— start Data entries —

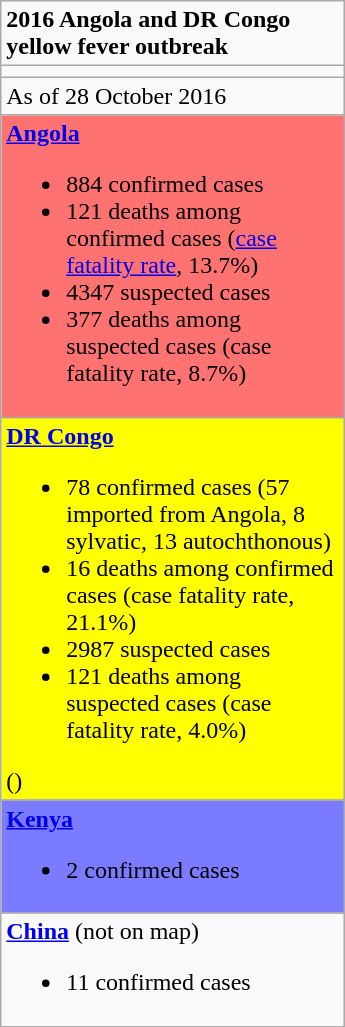
As of 28 October 2016 (173, 96)
2016 Angola and DR Congo yellow fever outbreak (173, 34)
Kenya2 confirmed cases (173, 856)
China (not on map)11 confirmed cases (173, 970)
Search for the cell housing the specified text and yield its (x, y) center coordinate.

— end Data entries —

▶ **Written exercise**
Output every line from the start of the entries through the line containing "China (not on" as a Markdown table with the columns Row and Line. Number the rows, skip blank lines, and leave the pictures out.

▶ **Response to the task**
| Row | Line |
|---|---|
| 1 | As of 28 October 2016 (173, 96) |
| 2 | 2016 Angola and DR Congo yellow fever outbreak (173, 34) |
| 3 | Kenya2 confirmed cases (173, 856) |
| 4 | China (not on map)11 confirmed cases (173, 970) |